_Prompt_
Reproduce word for word the line that contains "(255, 150) = (531, 156): black" and every line after it to the end of the records, with nothing else added.

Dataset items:
──────────────────────────────

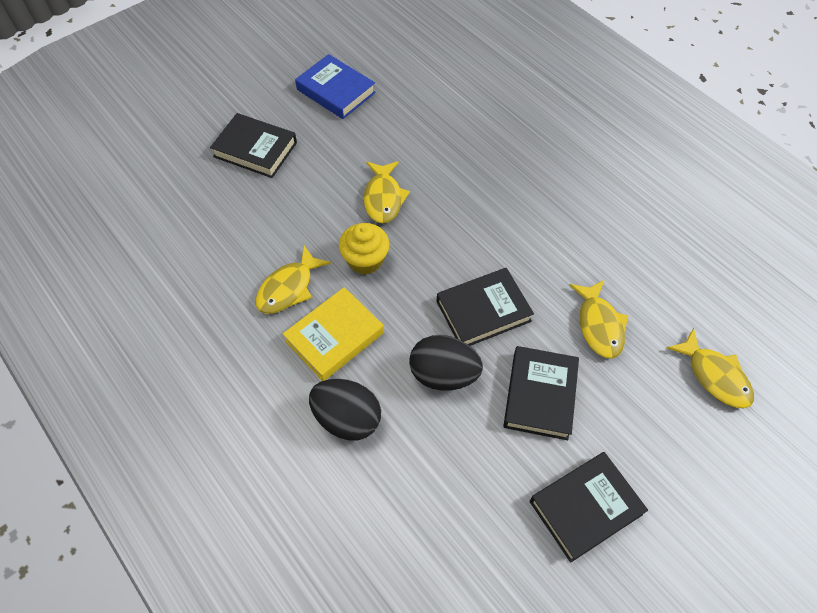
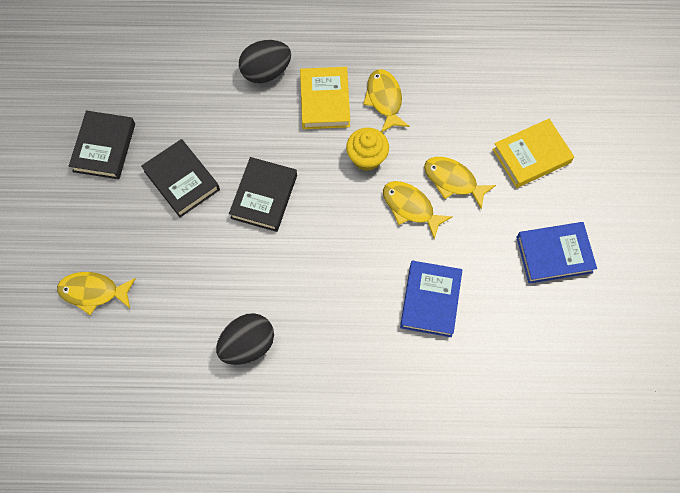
camera: 130 degrees right, 10 degrees up
(255, 150) = (531, 156): black book -> yellow book
(443, 374) = (244, 140): black egg -> black egg (247, 345)
(450, 138) = (430, 300): none -> blue book
(599, 325) = (189, 257): yellow fish -> yellow fish (453, 181)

──────────────────────────────

_Written solution_
(255, 150) = (531, 156): black book -> yellow book
(443, 374) = (244, 140): black egg -> black egg (247, 345)
(450, 138) = (430, 300): none -> blue book
(599, 325) = (189, 257): yellow fish -> yellow fish (453, 181)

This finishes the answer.